START LISTED RECORDS
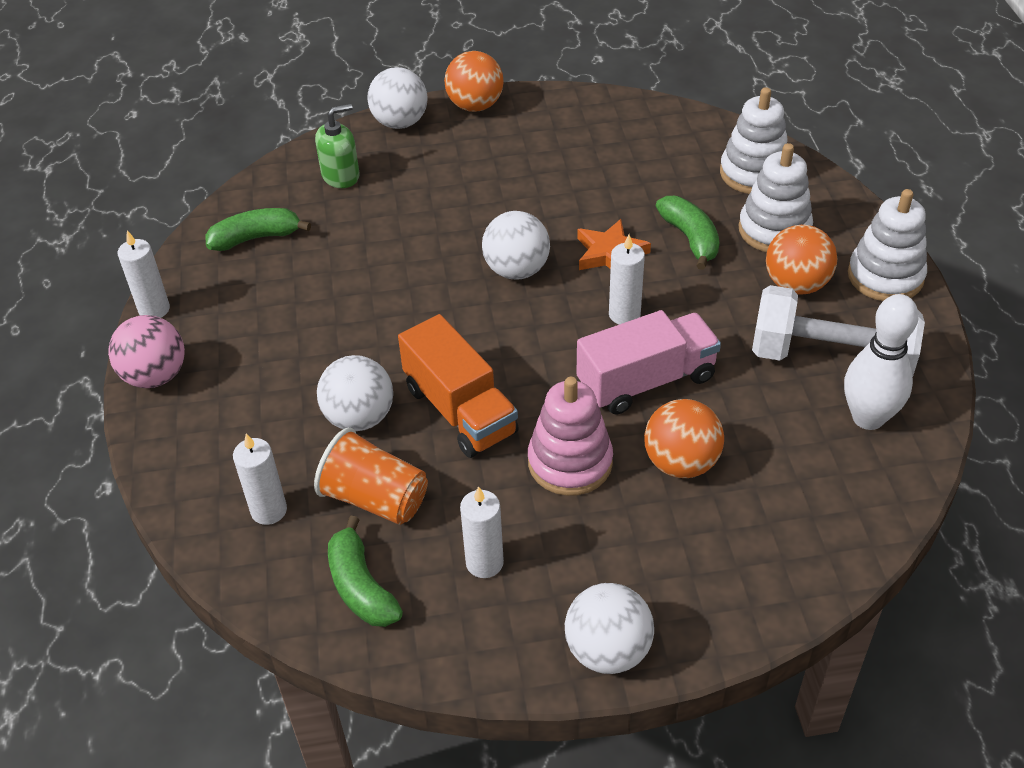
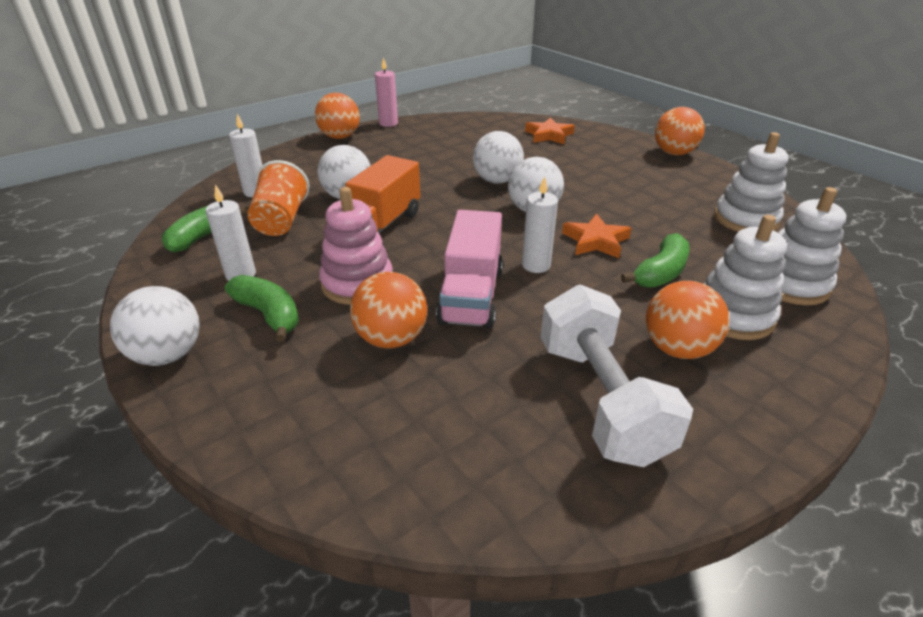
camera: 60 degrees right, 10 degrees down
(154, 309) = (388, 123): white candle -> pink candle
(155, 376) = (340, 137): pink ball -> orange ball
(256, 238) = (469, 130): green banana -> green banana (269, 314)
(341, 176) = (549, 135): green soap dispenser -> orange star
(400, 122) = (620, 137): white ball -> white ball (497, 181)
(646, 381) = (471, 295): pink truck -> pink truck turned 60 degrees clockwise
(868, 418) = (540, 452): white bowling pin -> none
(885, 276) = (767, 411): white stacking toy -> white stacking toy (745, 219)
END LISTED RECORDS
#### ABOUT THIS TASK:
Starting at the line that contains "(646, 381) = (471, 295): pink", reproduce each line through the end of the records exactly, both ends included.

#### ANSWER TO THE PROBLEM:
(646, 381) = (471, 295): pink truck -> pink truck turned 60 degrees clockwise
(868, 418) = (540, 452): white bowling pin -> none
(885, 276) = (767, 411): white stacking toy -> white stacking toy (745, 219)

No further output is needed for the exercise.